# ENTRIES SHOWN:

****************

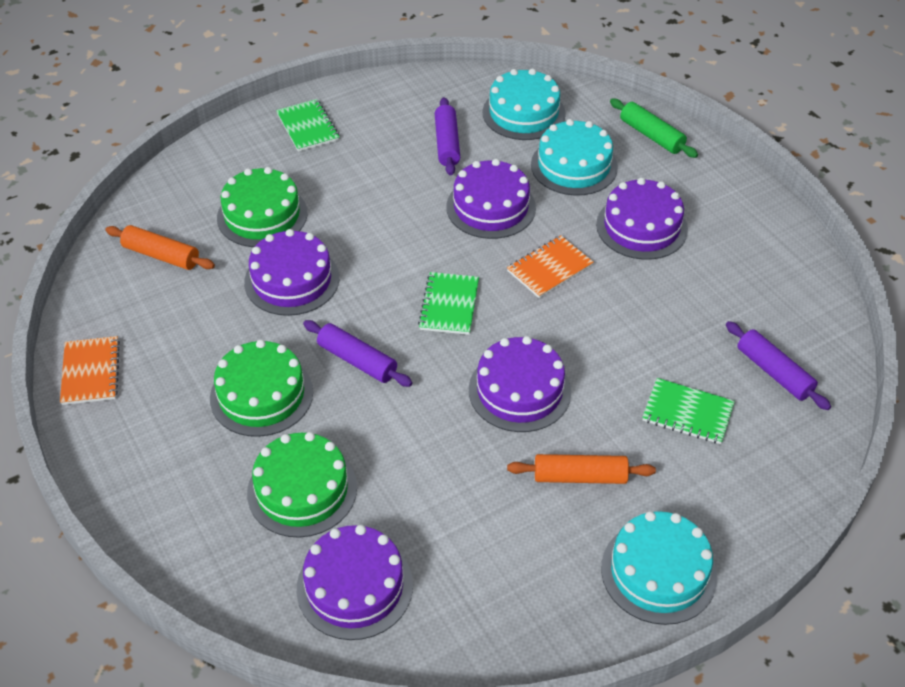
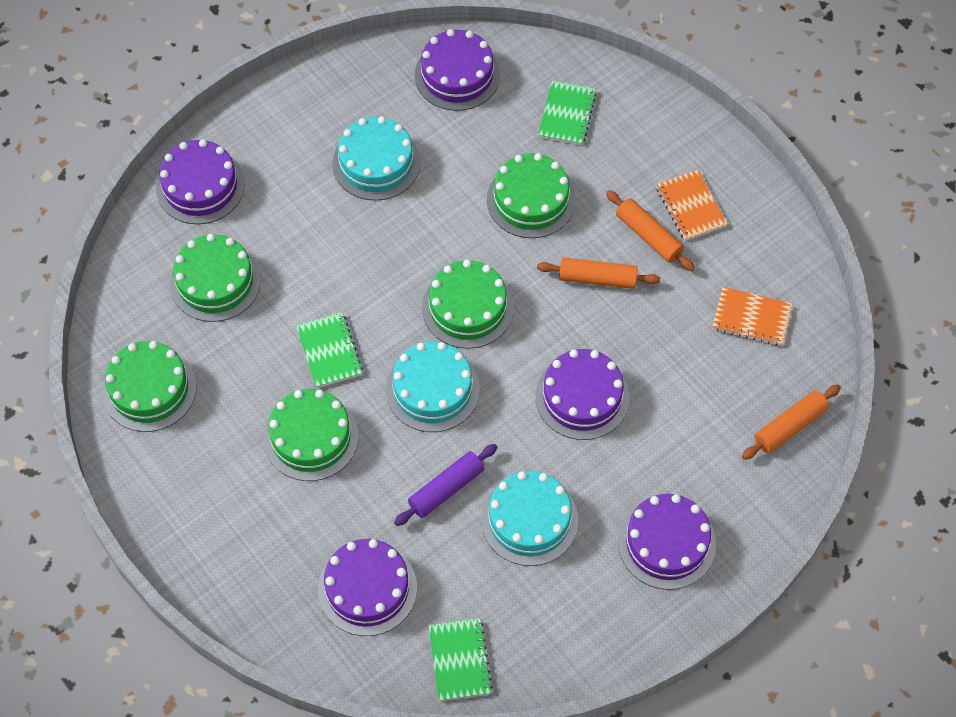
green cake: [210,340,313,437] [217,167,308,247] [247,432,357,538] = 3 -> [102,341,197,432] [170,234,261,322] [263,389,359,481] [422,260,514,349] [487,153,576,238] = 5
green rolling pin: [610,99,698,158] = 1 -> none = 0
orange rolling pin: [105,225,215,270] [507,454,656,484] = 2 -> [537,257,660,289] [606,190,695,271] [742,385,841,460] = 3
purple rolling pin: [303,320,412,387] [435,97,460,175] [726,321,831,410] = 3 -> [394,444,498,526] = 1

****************

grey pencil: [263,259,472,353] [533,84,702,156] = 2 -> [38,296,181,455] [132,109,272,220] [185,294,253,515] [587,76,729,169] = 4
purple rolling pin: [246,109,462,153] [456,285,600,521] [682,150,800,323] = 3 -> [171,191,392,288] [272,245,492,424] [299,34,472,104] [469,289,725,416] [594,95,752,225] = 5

****************

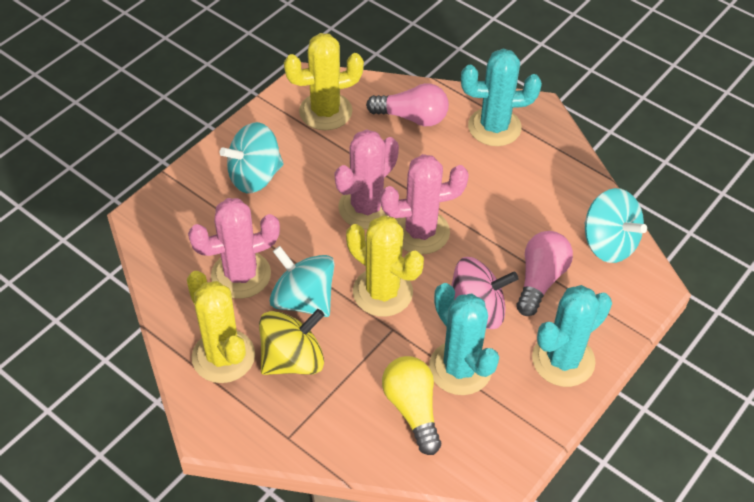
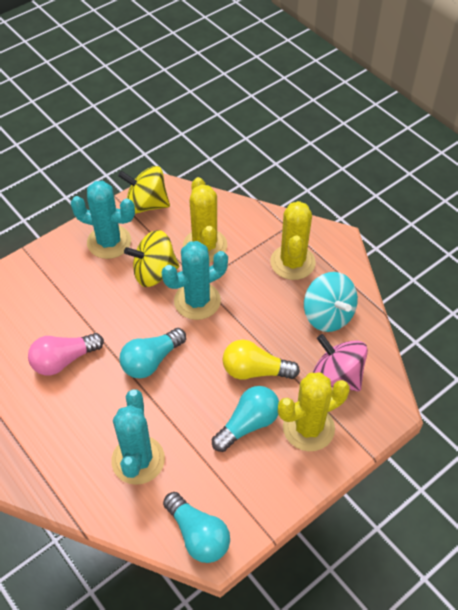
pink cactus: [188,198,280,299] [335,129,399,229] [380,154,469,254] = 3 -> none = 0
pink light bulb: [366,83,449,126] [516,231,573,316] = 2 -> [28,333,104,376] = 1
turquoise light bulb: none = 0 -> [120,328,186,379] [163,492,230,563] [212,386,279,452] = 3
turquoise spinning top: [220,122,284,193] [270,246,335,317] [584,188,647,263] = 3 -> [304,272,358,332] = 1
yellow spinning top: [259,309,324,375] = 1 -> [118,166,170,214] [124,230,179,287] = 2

****************

# PROBLEM TO SOLVE:
In the listing above, locate the line containing "pink light bulb: [366,83,449,126]" and the line containing "yellow spinning top: [259,309,324,375]". Transcribe those two lines and everything between them, exactly as written.

# ANSWER TO THIS PROBLEM:
pink light bulb: [366,83,449,126] [516,231,573,316] = 2 -> [28,333,104,376] = 1
turquoise light bulb: none = 0 -> [120,328,186,379] [163,492,230,563] [212,386,279,452] = 3
turquoise spinning top: [220,122,284,193] [270,246,335,317] [584,188,647,263] = 3 -> [304,272,358,332] = 1
yellow spinning top: [259,309,324,375] = 1 -> [118,166,170,214] [124,230,179,287] = 2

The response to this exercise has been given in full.